Assignment —
When a record holds a picture, leave the picture out and copy everything else exactly.

Input records —
━━━━━━━━

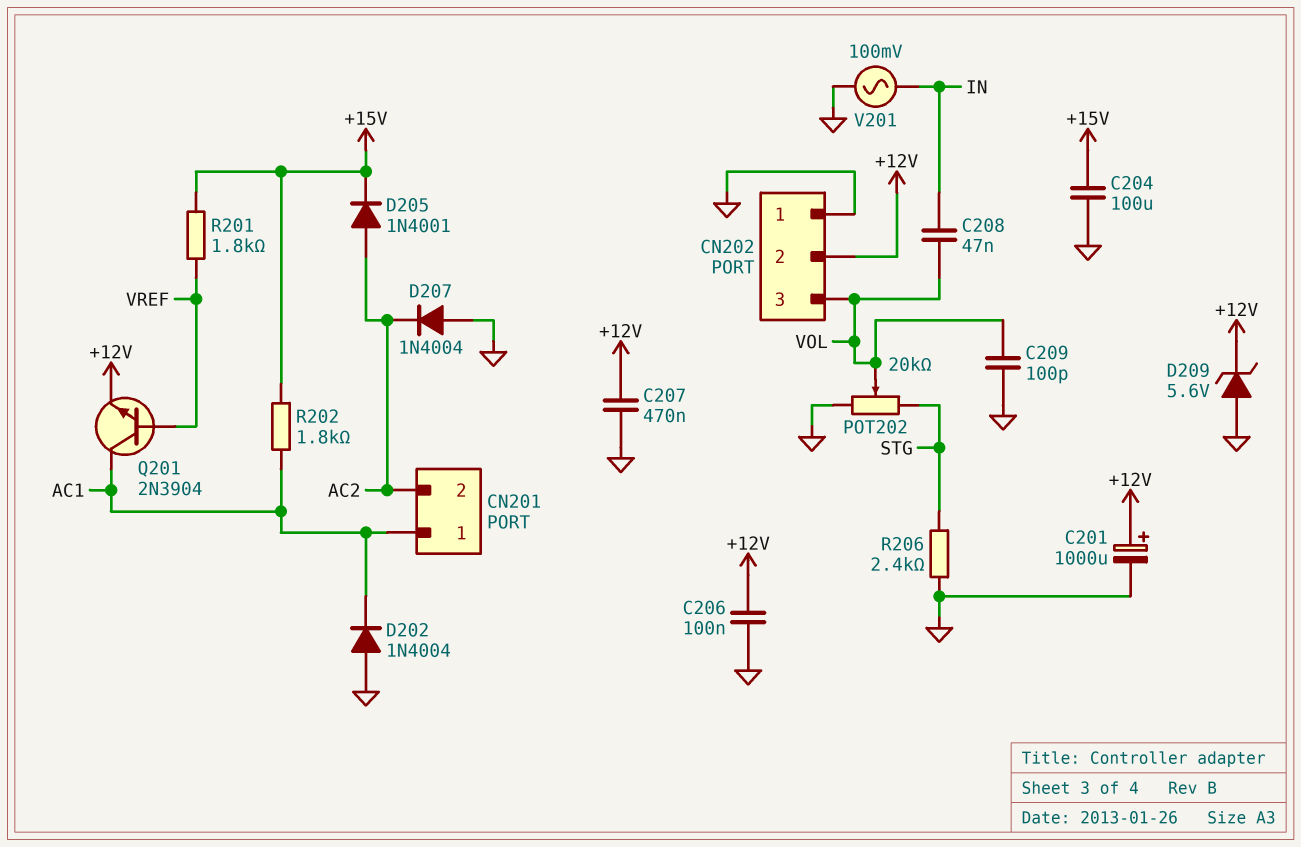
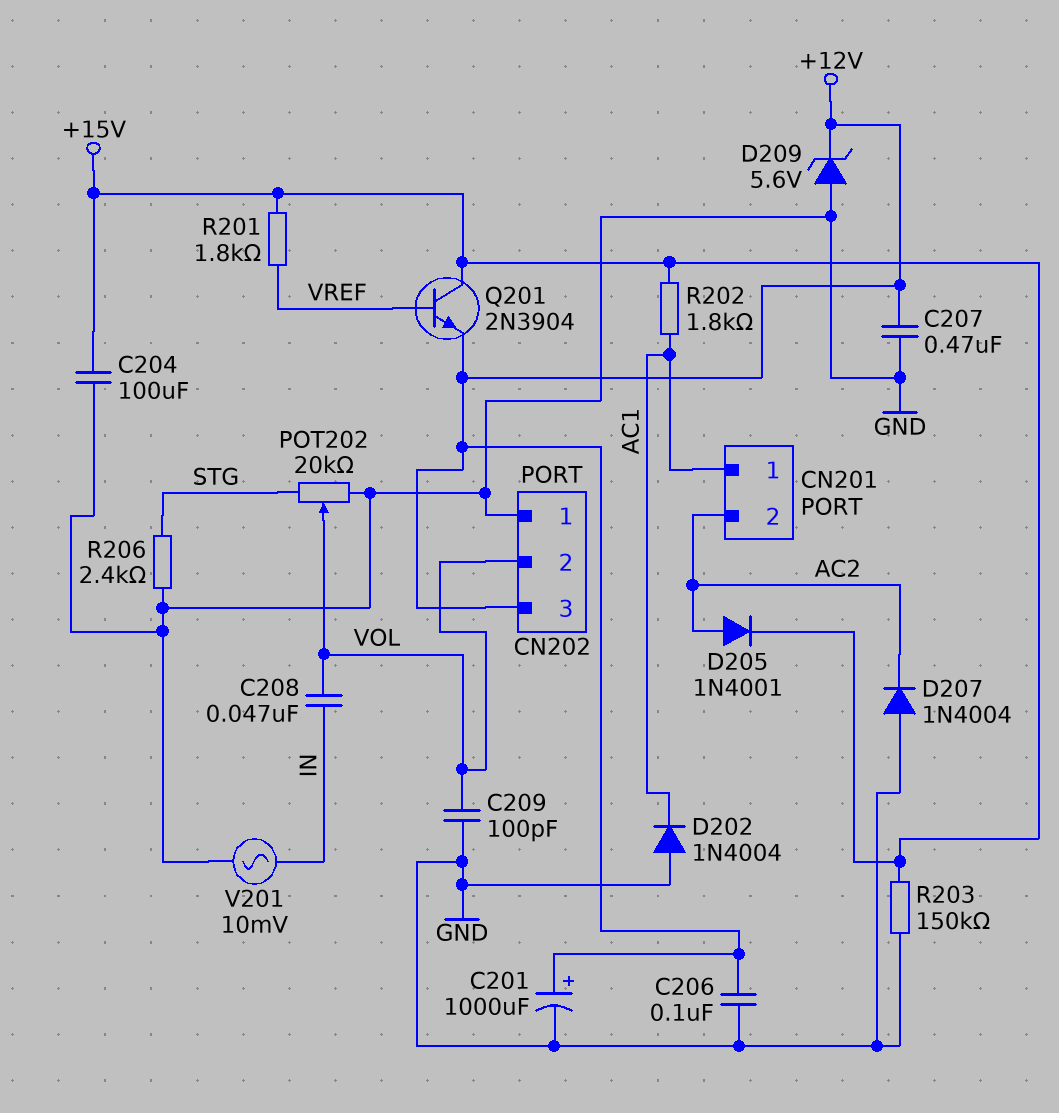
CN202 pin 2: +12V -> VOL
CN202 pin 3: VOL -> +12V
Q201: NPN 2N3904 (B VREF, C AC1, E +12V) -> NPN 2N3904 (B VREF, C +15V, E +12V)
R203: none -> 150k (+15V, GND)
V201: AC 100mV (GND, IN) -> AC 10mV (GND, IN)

━━━━━━━━

Answer to this exercise —
CN202 pin 2: +12V -> VOL
CN202 pin 3: VOL -> +12V
Q201: NPN 2N3904 (B VREF, C AC1, E +12V) -> NPN 2N3904 (B VREF, C +15V, E +12V)
R203: none -> 150k (+15V, GND)
V201: AC 100mV (GND, IN) -> AC 10mV (GND, IN)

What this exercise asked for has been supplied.